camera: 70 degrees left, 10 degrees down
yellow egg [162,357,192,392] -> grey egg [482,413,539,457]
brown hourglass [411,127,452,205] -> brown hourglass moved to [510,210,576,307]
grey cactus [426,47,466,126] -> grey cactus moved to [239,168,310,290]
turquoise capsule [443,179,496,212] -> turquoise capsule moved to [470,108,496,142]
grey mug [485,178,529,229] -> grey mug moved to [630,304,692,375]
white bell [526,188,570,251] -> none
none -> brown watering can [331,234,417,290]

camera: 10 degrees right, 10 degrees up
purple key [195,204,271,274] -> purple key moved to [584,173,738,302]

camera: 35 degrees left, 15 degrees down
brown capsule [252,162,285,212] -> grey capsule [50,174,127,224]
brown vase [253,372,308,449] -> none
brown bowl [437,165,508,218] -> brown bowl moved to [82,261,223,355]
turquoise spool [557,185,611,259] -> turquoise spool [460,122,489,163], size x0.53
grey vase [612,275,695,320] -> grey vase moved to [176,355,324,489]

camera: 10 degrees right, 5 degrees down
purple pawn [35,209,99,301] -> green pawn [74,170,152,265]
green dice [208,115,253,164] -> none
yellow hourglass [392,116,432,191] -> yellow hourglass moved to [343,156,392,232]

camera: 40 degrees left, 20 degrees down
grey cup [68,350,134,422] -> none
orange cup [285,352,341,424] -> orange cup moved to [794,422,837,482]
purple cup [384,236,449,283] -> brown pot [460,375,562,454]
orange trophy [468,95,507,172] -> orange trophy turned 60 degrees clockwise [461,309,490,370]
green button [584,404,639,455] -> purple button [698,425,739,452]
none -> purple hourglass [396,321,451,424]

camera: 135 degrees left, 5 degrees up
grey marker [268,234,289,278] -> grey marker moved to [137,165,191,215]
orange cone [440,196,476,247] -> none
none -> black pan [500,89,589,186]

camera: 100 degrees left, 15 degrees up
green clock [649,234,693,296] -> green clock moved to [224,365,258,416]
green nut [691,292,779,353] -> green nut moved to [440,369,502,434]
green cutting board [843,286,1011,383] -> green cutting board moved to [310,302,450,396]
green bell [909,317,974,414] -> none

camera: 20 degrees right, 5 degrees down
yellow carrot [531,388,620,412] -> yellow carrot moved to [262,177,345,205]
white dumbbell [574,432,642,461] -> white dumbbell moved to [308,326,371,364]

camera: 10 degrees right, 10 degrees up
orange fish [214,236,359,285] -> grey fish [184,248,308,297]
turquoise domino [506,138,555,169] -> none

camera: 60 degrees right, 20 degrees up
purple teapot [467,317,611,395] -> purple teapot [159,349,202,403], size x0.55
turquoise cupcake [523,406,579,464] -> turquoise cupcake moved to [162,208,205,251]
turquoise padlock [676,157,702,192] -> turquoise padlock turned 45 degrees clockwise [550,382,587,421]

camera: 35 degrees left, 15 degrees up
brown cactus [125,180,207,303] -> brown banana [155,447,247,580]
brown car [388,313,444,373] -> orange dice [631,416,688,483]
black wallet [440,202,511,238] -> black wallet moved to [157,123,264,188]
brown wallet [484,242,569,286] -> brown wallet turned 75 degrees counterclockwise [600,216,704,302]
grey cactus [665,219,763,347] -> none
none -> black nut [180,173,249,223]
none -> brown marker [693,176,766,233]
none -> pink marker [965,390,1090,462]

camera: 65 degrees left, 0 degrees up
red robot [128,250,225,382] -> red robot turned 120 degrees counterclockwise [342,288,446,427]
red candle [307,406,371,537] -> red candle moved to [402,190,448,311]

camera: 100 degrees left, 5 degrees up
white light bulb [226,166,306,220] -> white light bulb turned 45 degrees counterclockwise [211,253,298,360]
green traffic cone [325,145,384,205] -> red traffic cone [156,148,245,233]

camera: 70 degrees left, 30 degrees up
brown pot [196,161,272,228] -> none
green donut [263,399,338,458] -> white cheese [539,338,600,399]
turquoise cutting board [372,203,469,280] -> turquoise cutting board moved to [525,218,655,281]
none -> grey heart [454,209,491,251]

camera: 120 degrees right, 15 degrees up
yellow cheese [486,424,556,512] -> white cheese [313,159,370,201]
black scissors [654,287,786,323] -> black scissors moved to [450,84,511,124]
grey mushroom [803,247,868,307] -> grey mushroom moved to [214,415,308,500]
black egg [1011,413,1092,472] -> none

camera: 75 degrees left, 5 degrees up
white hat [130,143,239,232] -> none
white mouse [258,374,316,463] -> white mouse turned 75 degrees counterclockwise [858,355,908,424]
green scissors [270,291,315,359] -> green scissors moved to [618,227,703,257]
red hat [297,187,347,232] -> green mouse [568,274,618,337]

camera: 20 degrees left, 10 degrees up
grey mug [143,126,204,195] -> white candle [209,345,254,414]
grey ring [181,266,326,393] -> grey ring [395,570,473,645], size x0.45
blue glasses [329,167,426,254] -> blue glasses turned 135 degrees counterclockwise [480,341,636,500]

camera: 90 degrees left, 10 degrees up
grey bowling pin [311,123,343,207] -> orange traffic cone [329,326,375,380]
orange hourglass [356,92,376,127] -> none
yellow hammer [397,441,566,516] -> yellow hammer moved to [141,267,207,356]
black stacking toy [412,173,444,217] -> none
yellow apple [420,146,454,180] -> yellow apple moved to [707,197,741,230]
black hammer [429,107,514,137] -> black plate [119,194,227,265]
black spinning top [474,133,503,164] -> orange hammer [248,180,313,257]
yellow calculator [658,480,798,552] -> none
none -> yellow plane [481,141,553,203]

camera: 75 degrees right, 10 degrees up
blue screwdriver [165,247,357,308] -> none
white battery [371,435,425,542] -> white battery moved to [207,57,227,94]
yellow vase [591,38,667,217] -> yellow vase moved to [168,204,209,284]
-.-.-
→ **What is required**
Whenever a line in the material contains the word "capsule", copy that line.

→ **Result for this task**
turquoise capsule [443,179,496,212] -> turquoise capsule moved to [470,108,496,142]
brown capsule [252,162,285,212] -> grey capsule [50,174,127,224]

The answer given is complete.